Exercise details —
Repeat precisely the span of lines below that opens with the line containing "Expense Board: [78,14,368,200]" and closes with the line containing "Lessons - Calc: [547,32,789,203]", both included.

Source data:
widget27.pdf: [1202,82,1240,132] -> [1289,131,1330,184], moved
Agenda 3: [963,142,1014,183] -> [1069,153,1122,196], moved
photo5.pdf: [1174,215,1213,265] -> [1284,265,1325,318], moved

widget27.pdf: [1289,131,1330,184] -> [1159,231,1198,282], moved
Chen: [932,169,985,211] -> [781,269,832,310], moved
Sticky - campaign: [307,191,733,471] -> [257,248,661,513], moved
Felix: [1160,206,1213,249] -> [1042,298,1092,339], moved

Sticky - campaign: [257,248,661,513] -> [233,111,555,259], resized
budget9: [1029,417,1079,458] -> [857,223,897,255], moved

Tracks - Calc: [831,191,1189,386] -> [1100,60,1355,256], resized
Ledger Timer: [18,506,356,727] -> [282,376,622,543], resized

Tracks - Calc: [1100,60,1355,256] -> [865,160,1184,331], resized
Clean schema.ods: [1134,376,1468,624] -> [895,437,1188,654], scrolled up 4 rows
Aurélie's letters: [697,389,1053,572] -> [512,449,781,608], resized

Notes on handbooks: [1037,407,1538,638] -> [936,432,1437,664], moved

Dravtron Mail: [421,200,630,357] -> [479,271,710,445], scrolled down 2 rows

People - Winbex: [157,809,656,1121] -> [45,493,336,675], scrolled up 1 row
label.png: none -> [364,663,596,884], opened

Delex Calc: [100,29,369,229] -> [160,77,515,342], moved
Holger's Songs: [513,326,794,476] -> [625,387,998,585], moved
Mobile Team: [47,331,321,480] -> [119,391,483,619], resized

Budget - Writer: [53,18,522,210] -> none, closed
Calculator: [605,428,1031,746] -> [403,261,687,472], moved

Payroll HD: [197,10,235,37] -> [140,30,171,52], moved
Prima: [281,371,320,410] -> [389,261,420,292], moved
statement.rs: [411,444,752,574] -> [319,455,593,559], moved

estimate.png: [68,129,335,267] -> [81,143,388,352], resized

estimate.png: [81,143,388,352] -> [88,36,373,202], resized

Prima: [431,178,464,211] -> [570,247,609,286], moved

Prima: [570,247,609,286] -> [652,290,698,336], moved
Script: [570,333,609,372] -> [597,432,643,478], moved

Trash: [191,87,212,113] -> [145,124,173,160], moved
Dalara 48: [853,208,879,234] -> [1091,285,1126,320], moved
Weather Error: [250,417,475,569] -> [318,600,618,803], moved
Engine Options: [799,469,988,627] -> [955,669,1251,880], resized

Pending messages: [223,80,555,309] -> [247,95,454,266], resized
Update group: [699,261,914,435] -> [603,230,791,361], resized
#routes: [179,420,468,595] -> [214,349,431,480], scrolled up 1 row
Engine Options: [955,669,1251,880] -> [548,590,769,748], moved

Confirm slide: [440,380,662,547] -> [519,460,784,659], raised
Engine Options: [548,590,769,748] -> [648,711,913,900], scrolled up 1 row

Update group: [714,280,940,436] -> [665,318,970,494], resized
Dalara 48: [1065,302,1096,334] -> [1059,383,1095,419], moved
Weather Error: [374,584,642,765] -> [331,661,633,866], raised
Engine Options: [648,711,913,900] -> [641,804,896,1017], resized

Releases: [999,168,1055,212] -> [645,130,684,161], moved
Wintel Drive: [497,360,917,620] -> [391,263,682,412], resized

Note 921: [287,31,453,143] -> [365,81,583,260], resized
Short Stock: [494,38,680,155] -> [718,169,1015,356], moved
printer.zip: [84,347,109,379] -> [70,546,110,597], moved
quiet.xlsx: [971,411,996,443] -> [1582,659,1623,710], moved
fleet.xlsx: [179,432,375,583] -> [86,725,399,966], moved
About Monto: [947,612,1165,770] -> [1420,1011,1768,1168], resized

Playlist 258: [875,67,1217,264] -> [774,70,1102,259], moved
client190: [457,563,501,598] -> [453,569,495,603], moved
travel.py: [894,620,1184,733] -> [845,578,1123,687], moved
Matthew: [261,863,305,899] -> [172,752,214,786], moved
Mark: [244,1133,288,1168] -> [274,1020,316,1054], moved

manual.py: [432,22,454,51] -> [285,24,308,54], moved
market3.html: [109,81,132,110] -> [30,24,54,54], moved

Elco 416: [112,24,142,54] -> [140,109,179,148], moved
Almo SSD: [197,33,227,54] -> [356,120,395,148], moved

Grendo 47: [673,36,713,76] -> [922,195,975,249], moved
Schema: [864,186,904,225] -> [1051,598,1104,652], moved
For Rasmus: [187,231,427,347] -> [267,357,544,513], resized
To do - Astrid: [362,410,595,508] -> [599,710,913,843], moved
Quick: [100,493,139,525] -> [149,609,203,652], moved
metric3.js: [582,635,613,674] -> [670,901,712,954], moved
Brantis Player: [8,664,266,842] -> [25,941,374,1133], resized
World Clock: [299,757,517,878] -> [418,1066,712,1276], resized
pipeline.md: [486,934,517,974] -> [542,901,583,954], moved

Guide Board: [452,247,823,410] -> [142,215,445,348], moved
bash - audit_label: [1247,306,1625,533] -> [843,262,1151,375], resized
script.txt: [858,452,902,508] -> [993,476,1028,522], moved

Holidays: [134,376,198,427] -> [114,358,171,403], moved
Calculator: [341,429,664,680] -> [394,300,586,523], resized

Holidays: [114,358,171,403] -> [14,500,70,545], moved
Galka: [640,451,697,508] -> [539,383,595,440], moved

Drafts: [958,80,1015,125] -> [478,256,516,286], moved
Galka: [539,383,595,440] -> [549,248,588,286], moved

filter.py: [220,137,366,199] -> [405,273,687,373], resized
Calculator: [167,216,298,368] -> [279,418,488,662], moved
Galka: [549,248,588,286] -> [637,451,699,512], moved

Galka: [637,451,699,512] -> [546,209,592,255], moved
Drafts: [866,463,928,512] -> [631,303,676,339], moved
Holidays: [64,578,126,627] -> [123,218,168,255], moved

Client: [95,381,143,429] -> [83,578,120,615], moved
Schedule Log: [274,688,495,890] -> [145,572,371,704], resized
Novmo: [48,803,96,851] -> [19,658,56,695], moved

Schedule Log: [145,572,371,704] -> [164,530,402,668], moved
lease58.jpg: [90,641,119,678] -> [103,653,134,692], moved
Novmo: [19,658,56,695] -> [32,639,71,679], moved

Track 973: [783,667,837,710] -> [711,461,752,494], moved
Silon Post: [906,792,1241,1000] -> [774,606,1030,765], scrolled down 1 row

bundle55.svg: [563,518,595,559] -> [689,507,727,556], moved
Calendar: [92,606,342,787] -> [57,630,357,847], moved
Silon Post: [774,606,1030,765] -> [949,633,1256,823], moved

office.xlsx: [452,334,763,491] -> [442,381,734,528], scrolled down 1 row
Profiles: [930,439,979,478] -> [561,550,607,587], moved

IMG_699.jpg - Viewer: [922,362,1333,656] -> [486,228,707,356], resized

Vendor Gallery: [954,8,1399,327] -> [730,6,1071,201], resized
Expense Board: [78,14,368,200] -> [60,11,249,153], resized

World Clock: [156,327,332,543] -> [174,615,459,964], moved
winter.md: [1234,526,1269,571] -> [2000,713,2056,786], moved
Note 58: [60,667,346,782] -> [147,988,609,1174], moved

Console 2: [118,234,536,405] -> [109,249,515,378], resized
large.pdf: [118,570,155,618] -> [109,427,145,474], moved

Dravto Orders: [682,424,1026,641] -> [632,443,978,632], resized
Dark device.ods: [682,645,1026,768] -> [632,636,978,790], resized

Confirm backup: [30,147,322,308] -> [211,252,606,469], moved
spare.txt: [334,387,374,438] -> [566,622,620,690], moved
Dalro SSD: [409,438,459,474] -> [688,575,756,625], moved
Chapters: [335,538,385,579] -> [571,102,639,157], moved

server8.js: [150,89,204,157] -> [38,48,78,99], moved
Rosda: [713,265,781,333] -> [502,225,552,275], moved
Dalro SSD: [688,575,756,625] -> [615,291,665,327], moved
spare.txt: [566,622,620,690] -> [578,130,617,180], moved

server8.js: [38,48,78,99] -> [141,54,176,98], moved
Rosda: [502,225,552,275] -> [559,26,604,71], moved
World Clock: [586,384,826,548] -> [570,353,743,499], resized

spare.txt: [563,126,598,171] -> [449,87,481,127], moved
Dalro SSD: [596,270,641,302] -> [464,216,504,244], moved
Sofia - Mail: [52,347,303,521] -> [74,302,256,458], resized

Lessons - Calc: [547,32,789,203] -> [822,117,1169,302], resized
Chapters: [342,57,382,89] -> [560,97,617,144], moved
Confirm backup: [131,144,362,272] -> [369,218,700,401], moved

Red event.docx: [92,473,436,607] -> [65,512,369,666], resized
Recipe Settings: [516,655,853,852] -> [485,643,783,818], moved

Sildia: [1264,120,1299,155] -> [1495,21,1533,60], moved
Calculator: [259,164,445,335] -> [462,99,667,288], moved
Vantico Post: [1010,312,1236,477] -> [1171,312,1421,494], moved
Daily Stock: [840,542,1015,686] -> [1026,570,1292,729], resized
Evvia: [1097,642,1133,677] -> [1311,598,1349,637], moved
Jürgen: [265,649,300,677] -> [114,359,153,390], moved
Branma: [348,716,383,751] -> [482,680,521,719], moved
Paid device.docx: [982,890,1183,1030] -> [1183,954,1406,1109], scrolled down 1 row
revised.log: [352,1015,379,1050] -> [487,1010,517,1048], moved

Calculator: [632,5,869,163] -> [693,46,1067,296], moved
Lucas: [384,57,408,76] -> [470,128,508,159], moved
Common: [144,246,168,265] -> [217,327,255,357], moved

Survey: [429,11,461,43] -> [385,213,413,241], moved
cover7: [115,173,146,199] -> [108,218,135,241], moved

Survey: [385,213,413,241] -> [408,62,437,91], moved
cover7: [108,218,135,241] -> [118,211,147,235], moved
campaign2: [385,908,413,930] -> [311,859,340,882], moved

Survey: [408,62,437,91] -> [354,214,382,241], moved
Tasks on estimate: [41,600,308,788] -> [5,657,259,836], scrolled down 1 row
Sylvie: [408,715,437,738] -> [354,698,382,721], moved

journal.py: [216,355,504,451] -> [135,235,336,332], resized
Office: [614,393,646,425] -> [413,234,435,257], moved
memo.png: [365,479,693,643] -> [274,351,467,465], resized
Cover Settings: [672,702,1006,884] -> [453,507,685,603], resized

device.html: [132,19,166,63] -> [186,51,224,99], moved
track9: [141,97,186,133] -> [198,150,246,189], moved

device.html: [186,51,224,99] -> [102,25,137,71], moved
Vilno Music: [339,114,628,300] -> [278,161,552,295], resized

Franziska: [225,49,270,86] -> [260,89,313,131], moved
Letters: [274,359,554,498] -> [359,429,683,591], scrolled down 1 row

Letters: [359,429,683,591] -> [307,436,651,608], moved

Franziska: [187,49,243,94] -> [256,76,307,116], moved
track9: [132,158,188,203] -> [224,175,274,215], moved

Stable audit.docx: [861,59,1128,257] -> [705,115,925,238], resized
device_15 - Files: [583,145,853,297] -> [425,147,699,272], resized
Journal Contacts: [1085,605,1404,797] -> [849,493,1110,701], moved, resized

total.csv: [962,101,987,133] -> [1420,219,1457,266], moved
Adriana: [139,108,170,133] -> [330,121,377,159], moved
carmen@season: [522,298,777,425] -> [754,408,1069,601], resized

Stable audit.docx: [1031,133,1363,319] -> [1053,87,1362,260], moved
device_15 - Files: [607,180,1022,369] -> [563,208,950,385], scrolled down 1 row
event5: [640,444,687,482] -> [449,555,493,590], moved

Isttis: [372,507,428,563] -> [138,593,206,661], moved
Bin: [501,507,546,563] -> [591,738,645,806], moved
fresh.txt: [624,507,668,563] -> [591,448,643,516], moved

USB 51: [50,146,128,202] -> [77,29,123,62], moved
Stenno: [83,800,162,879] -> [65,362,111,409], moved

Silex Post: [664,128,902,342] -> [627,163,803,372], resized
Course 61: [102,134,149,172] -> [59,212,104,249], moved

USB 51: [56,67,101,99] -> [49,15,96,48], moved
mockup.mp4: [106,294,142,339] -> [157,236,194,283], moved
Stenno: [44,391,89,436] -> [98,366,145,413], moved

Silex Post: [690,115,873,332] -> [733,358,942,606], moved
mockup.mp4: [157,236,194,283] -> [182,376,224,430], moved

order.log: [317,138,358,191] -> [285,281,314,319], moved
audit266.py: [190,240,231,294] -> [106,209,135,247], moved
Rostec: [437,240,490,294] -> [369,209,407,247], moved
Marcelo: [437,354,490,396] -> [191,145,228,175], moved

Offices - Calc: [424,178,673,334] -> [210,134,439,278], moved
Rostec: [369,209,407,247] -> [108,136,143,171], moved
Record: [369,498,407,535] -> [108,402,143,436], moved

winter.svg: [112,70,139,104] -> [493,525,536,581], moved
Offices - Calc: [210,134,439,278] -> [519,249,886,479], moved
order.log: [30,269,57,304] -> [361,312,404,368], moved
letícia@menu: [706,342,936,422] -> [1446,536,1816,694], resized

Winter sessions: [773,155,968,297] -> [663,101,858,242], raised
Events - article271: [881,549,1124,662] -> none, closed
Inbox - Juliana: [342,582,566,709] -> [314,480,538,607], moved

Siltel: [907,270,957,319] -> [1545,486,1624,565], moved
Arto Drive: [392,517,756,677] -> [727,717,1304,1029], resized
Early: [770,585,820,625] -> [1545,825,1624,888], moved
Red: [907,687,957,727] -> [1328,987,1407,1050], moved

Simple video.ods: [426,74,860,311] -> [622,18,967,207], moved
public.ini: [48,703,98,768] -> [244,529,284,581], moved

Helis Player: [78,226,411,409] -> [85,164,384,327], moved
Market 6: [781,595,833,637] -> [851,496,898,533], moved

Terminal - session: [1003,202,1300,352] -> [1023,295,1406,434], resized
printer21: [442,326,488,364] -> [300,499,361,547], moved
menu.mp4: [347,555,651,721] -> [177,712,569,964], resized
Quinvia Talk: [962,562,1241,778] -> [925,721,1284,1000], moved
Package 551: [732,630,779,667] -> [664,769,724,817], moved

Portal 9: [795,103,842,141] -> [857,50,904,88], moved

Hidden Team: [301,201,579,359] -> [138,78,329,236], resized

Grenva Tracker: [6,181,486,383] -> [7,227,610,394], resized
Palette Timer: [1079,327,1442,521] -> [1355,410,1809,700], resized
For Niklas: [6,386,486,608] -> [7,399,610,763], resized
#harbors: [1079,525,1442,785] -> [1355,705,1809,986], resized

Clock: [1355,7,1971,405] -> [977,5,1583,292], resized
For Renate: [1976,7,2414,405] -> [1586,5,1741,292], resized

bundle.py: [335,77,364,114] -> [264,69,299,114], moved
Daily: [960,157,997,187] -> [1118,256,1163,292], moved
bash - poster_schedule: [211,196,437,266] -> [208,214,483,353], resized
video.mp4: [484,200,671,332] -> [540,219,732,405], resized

Task result —
Expense Board: [78,14,368,200] -> [60,11,249,153], resized

World Clock: [156,327,332,543] -> [174,615,459,964], moved
winter.md: [1234,526,1269,571] -> [2000,713,2056,786], moved
Note 58: [60,667,346,782] -> [147,988,609,1174], moved

Console 2: [118,234,536,405] -> [109,249,515,378], resized
large.pdf: [118,570,155,618] -> [109,427,145,474], moved

Dravto Orders: [682,424,1026,641] -> [632,443,978,632], resized
Dark device.ods: [682,645,1026,768] -> [632,636,978,790], resized

Confirm backup: [30,147,322,308] -> [211,252,606,469], moved
spare.txt: [334,387,374,438] -> [566,622,620,690], moved
Dalro SSD: [409,438,459,474] -> [688,575,756,625], moved
Chapters: [335,538,385,579] -> [571,102,639,157], moved

server8.js: [150,89,204,157] -> [38,48,78,99], moved
Rosda: [713,265,781,333] -> [502,225,552,275], moved
Dalro SSD: [688,575,756,625] -> [615,291,665,327], moved
spare.txt: [566,622,620,690] -> [578,130,617,180], moved

server8.js: [38,48,78,99] -> [141,54,176,98], moved
Rosda: [502,225,552,275] -> [559,26,604,71], moved
World Clock: [586,384,826,548] -> [570,353,743,499], resized

spare.txt: [563,126,598,171] -> [449,87,481,127], moved
Dalro SSD: [596,270,641,302] -> [464,216,504,244], moved
Sofia - Mail: [52,347,303,521] -> [74,302,256,458], resized

Lessons - Calc: [547,32,789,203] -> [822,117,1169,302], resized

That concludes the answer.